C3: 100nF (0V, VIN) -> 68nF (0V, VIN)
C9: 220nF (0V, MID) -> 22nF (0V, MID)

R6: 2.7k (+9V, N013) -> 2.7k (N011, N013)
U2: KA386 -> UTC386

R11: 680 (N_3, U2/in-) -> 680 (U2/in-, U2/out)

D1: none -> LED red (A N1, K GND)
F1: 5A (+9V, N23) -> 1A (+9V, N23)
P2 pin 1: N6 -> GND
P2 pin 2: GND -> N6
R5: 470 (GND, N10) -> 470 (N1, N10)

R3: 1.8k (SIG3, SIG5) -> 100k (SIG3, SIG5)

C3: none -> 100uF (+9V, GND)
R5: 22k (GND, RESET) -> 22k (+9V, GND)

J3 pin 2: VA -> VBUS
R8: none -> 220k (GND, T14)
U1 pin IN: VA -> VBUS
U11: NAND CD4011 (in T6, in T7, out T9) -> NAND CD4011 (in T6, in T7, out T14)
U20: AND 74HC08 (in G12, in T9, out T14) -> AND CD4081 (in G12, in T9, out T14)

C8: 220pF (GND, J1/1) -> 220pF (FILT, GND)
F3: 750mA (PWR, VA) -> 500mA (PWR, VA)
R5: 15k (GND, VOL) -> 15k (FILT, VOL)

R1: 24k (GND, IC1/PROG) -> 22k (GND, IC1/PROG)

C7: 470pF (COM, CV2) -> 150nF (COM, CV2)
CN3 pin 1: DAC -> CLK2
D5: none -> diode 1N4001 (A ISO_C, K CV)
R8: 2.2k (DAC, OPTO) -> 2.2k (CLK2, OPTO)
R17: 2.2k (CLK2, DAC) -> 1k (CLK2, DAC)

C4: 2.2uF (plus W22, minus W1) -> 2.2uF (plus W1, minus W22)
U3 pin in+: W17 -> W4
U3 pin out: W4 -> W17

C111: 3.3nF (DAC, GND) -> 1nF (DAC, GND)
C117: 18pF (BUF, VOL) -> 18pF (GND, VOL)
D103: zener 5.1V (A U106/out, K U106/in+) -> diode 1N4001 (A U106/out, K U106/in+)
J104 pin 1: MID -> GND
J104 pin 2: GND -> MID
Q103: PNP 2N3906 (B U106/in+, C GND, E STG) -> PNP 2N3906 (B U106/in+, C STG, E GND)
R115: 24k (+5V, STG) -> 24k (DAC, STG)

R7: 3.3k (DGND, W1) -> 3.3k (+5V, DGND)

- WHAT THIS TASK INVOLVES:
From the records above, print exactly the lines that run from the line with "C8: 220pF (GND, J1/1) -> 220pF (FILT, GND)" to the line with "D5: none -> diode 1N4001 (A ISO_C, K CV)", inclusive.

- OUTPUT OF THE EXERCISE:
C8: 220pF (GND, J1/1) -> 220pF (FILT, GND)
F3: 750mA (PWR, VA) -> 500mA (PWR, VA)
R5: 15k (GND, VOL) -> 15k (FILT, VOL)

R1: 24k (GND, IC1/PROG) -> 22k (GND, IC1/PROG)

C7: 470pF (COM, CV2) -> 150nF (COM, CV2)
CN3 pin 1: DAC -> CLK2
D5: none -> diode 1N4001 (A ISO_C, K CV)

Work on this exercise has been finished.